Which lines of the data below hold "brick"? Copy each of them.

[Scene difference descriptions]
***
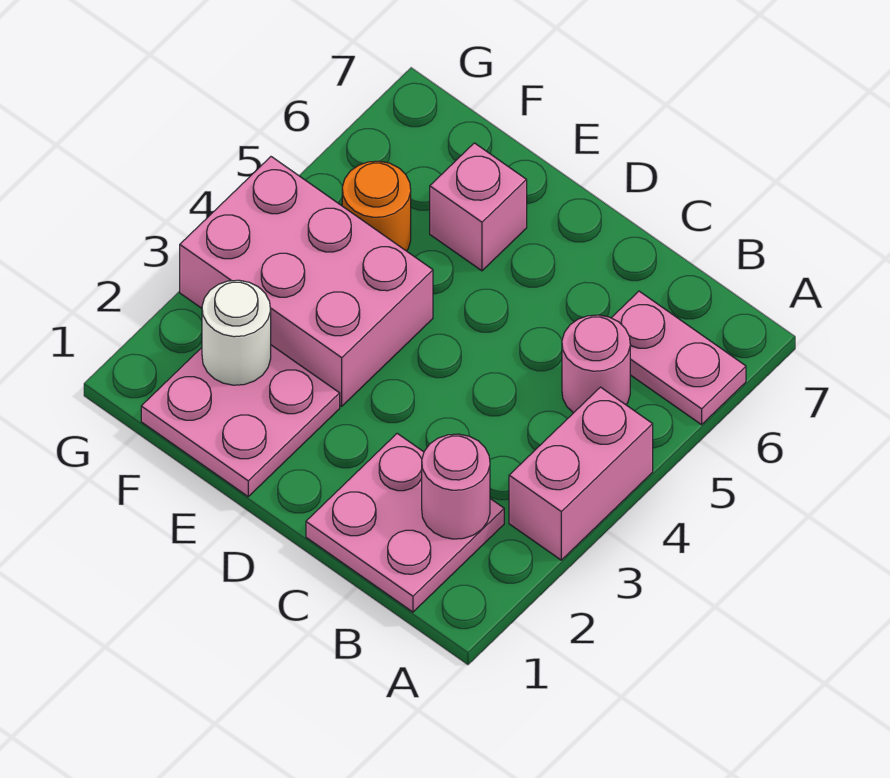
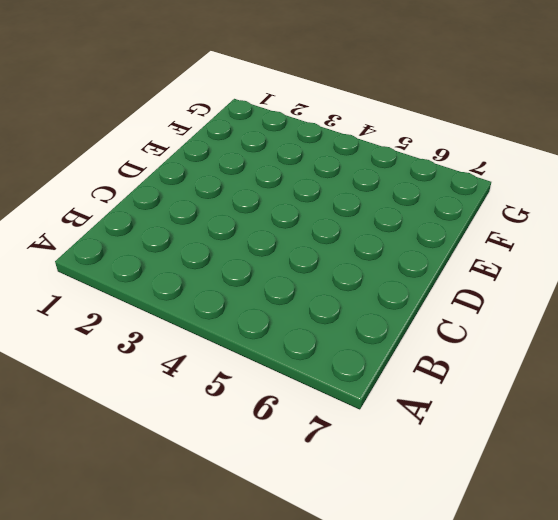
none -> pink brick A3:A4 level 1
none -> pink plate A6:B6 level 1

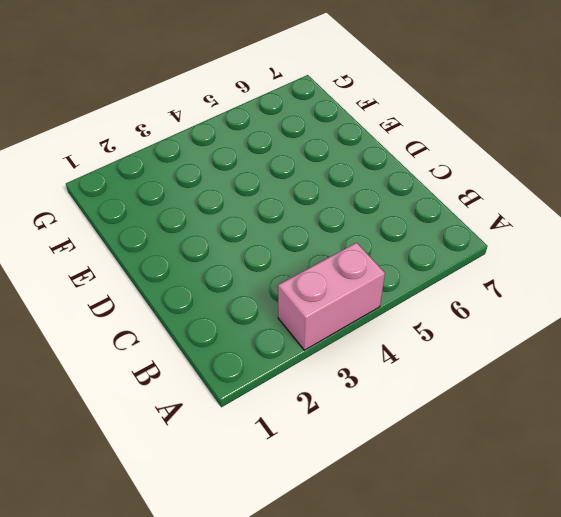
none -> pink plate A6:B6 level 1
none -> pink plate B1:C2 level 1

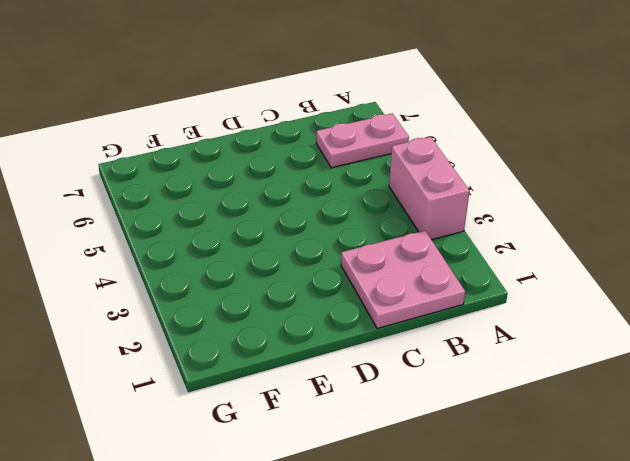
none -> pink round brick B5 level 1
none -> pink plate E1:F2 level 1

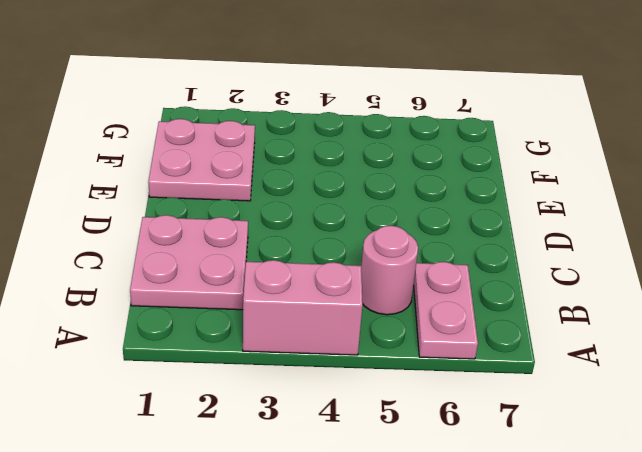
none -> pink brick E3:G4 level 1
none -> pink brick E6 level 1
***
• _SOLUTION TO THE PROBLEM_
none -> pink brick A3:A4 level 1
none -> pink round brick B5 level 1
none -> pink brick E3:G4 level 1
none -> pink brick E6 level 1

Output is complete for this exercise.